[Opening Given data section]
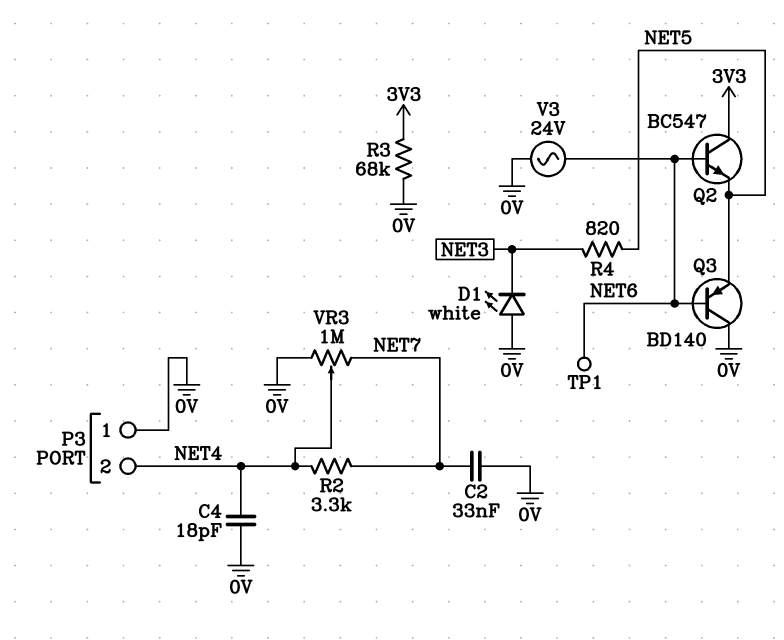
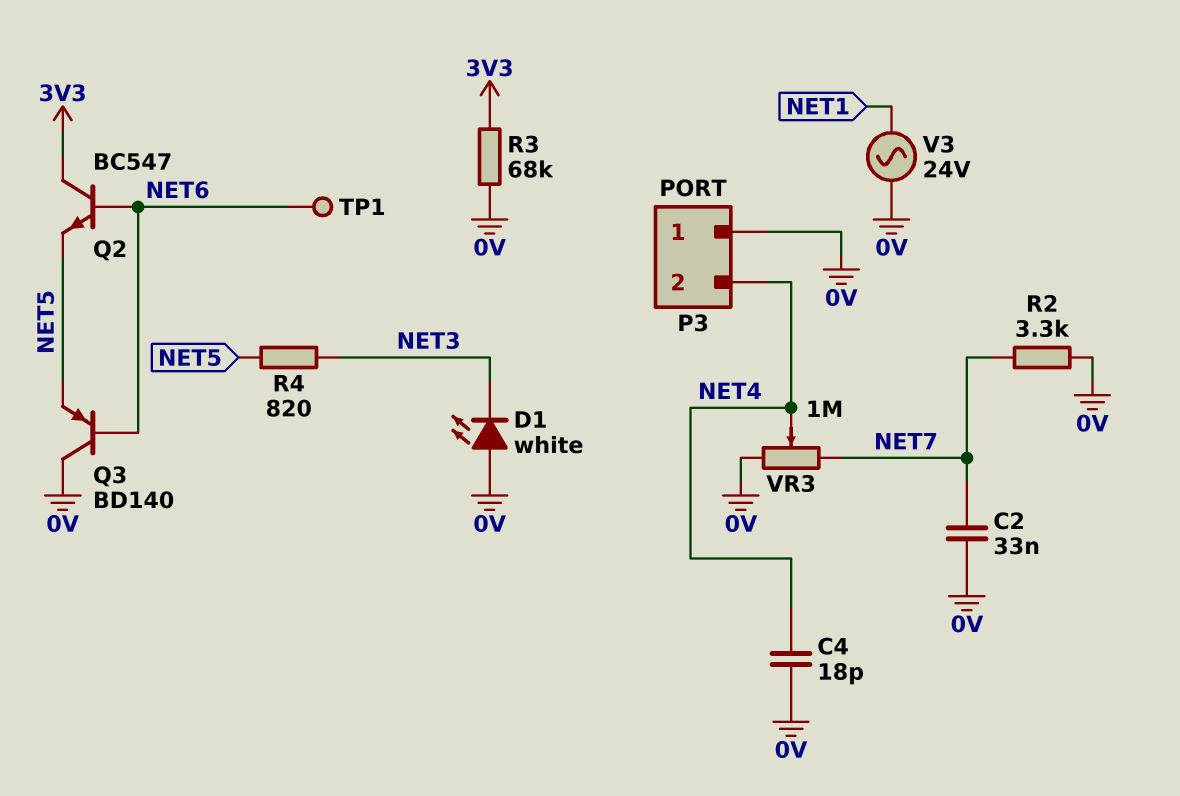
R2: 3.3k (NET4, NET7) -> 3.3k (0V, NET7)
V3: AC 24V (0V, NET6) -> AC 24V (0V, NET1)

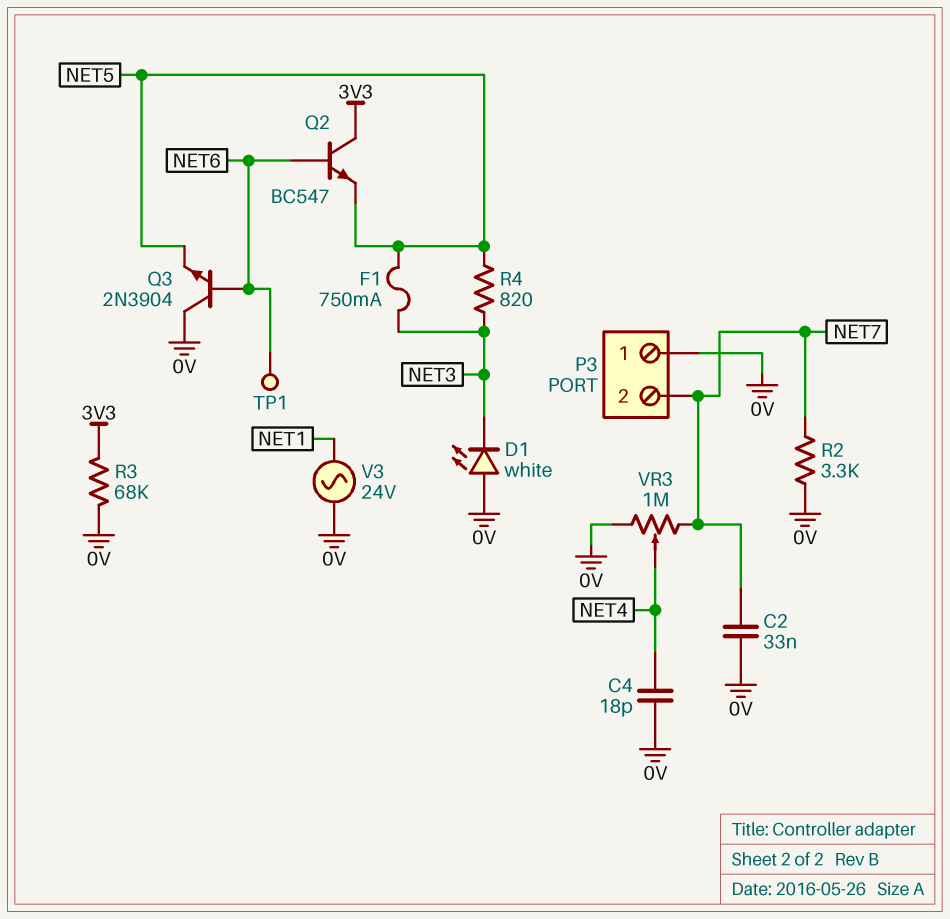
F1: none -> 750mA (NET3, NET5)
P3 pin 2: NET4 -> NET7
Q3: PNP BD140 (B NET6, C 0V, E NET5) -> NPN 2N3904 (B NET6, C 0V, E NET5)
[Closing Given data section]
[Opening Given data section]
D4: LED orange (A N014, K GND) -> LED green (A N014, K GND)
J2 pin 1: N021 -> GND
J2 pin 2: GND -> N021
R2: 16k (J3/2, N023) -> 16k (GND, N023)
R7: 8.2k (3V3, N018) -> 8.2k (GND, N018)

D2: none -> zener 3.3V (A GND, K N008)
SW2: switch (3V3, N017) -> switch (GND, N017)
[Closing Given data section]
What you give back should be exactly the lines of the data above from the line with "D2: none -> zener 3.3V (A GND, K N008)" through the line with "SW2: switch (3V3, N017) -> switch (GND, N017)", both of those included, and nothing more.

D2: none -> zener 3.3V (A GND, K N008)
SW2: switch (3V3, N017) -> switch (GND, N017)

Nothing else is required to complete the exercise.